--- Task brief ---
In the listing that follows, find the lines with the string "degrees" and report how many there are, without commentary.

--- The data ---
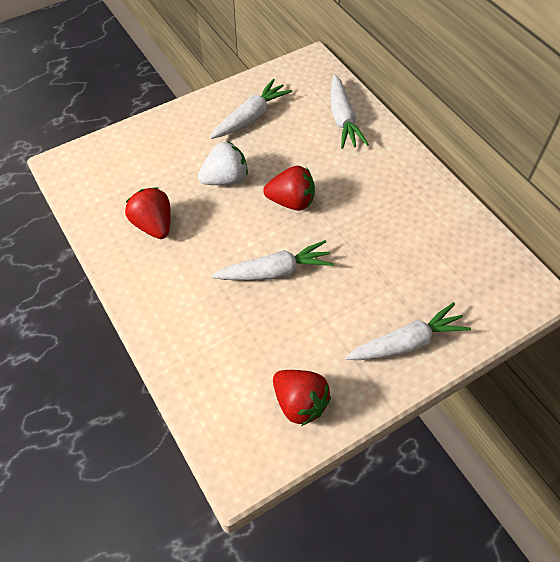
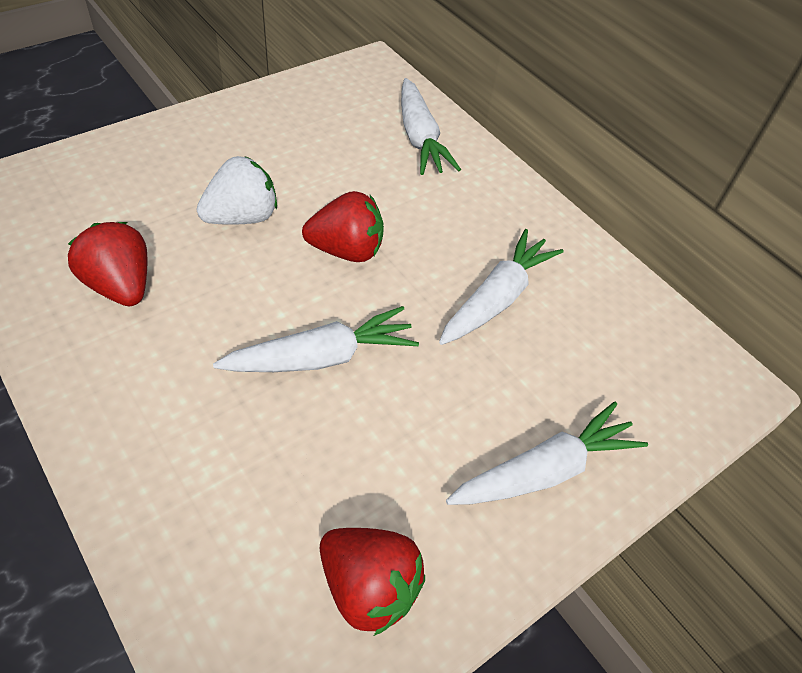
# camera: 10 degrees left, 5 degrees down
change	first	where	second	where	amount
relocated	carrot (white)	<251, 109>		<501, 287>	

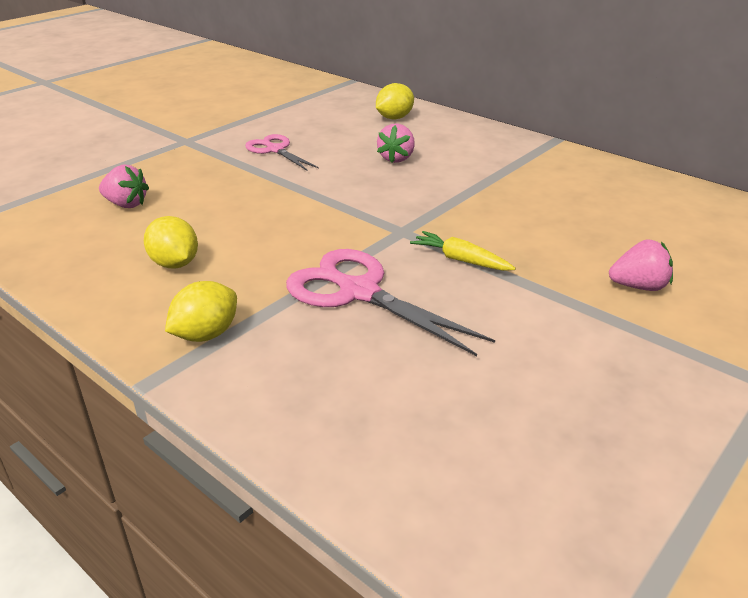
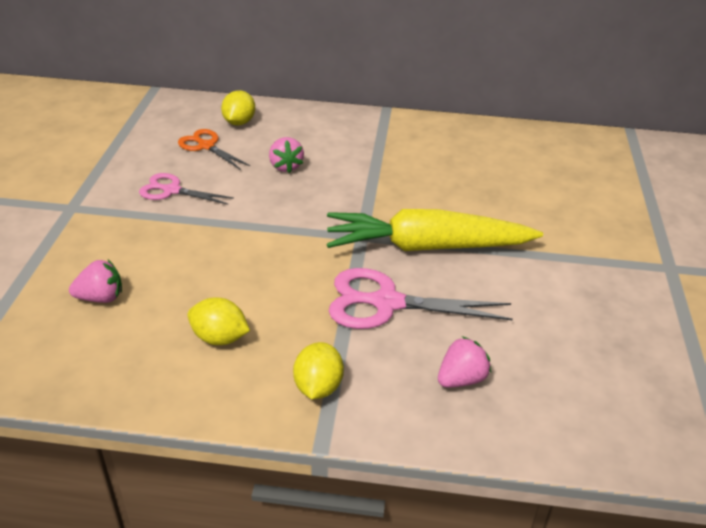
# camera: 35 degrees left, 5 degrees up
change	first	where	second	where	amount
size	carrot (yellow)	<463, 251>		<435, 230>	x2.38
relocated	strawberry (pink)	<641, 265>		<464, 362>	
appeared			scissors (orange)	<214, 149>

--- Response for this exercise ---
2